▶ _WHAT IS BEING ASKED_: Using the listing below, set down exactly the lines starting at the line that contains "(688, 274) = (531, 153): brown" and ending at the line that contains "(724, 301) = (579, 148): none -> yellow clock", both included, and no others.

▶ _SUPPLIED INFORMATION_:
· · · · · · ·

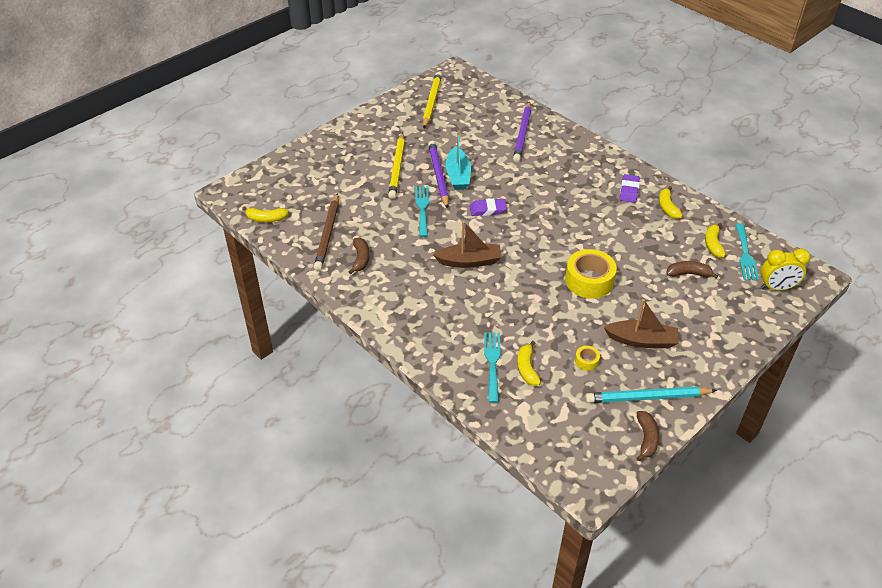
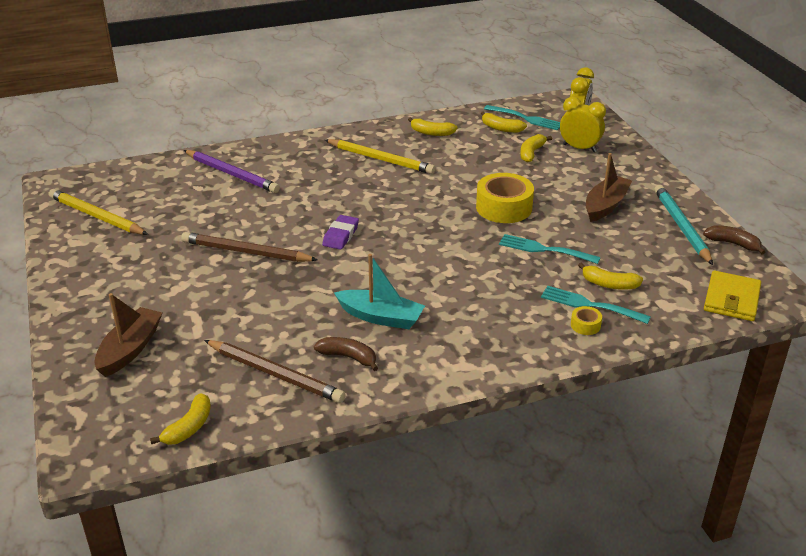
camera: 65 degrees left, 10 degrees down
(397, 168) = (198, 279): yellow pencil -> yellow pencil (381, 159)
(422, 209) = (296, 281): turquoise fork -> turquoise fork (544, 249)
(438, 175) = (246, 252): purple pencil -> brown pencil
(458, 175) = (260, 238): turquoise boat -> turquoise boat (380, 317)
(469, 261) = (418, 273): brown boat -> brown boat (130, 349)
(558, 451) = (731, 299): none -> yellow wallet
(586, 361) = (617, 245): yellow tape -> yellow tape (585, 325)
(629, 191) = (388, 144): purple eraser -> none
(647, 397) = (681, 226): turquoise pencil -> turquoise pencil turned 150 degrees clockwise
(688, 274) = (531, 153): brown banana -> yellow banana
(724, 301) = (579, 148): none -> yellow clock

· · · · · · ·

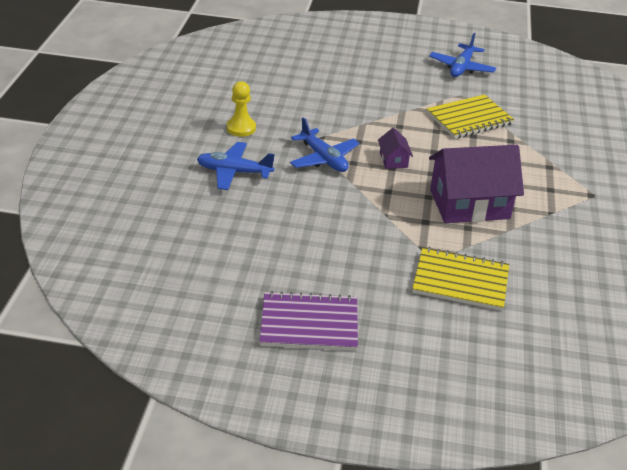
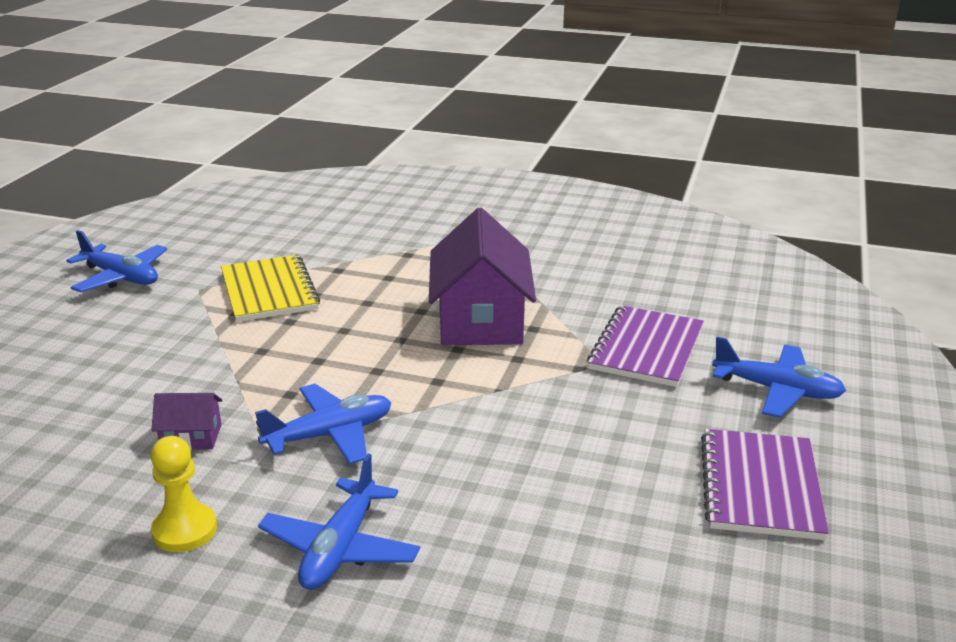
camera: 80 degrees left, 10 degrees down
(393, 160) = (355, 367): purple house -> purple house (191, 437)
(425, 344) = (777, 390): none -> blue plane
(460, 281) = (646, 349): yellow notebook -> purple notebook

· · · · · · ·

▶ _RESPONSE TO THIS EXERCISE_:
(688, 274) = (531, 153): brown banana -> yellow banana
(724, 301) = (579, 148): none -> yellow clock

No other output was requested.